## Description of the task
Every record is to be printed exactly as written; pictures are to be omitted.

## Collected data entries
Segment Open

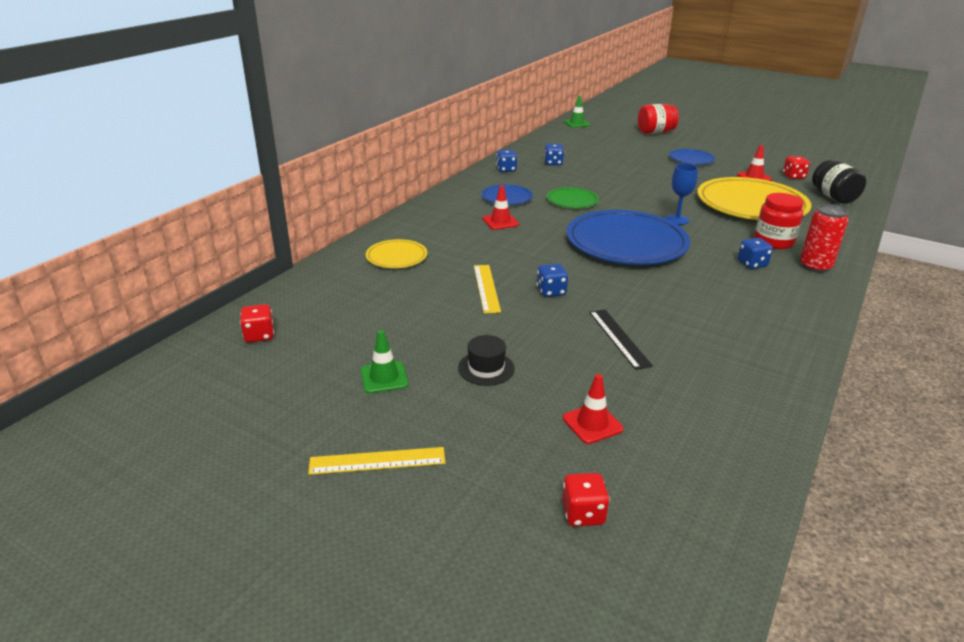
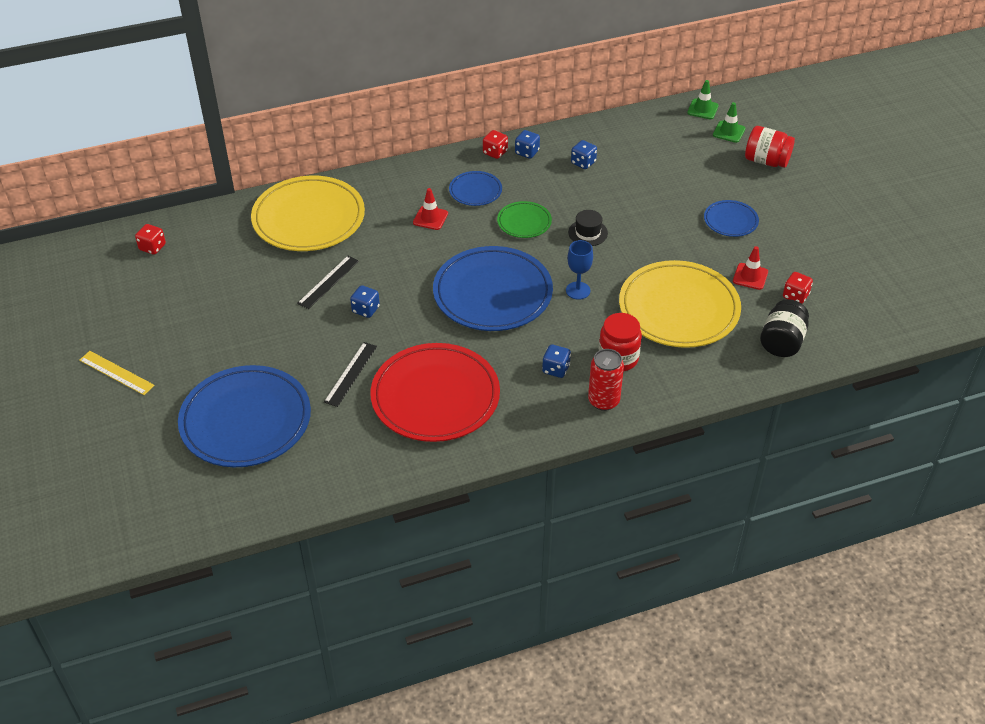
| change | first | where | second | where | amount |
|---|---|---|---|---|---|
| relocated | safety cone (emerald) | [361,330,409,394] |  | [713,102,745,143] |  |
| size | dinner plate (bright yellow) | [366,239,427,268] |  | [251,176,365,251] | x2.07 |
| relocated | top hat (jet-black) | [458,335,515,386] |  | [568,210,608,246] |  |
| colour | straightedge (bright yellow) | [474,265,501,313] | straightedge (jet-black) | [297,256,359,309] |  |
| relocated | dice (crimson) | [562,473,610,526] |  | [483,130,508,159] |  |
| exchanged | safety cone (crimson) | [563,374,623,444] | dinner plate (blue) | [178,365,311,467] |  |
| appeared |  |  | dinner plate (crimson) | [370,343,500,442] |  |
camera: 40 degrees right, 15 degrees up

Segment Closed

## Problem solution
| change | first | where | second | where | amount |
|---|---|---|---|---|---|
| relocated | safety cone (emerald) | [361,330,409,394] |  | [713,102,745,143] |  |
| size | dinner plate (bright yellow) | [366,239,427,268] |  | [251,176,365,251] | x2.07 |
| relocated | top hat (jet-black) | [458,335,515,386] |  | [568,210,608,246] |  |
| colour | straightedge (bright yellow) | [474,265,501,313] | straightedge (jet-black) | [297,256,359,309] |  |
| relocated | dice (crimson) | [562,473,610,526] |  | [483,130,508,159] |  |
| exchanged | safety cone (crimson) | [563,374,623,444] | dinner plate (blue) | [178,365,311,467] |  |
| appeared |  |  | dinner plate (crimson) | [370,343,500,442] |  |
camera: 40 degrees right, 15 degrees up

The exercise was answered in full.